Among the entries below, one stretch runs from the line that contains "cyan plate H2:H3" through the line that contains "cyan plate I6:K7". Repeat that stretch exactly, ends included, and only that.

Input for this task:
________________________________________
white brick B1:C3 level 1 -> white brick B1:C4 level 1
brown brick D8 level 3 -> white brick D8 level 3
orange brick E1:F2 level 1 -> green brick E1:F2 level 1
________________________________________
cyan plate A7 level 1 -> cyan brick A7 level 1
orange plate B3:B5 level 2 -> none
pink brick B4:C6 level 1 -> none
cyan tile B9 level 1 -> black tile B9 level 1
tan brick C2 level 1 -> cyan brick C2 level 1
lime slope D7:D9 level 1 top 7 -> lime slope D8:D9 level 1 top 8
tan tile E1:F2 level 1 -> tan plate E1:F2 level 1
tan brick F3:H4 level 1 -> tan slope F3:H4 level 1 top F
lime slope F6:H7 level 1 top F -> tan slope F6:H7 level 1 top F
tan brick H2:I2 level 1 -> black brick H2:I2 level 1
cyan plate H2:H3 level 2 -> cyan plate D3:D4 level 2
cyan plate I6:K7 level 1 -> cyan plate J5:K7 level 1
________________________________________
Answer space:
cyan plate H2:H3 level 2 -> cyan plate D3:D4 level 2
cyan plate I6:K7 level 1 -> cyan plate J5:K7 level 1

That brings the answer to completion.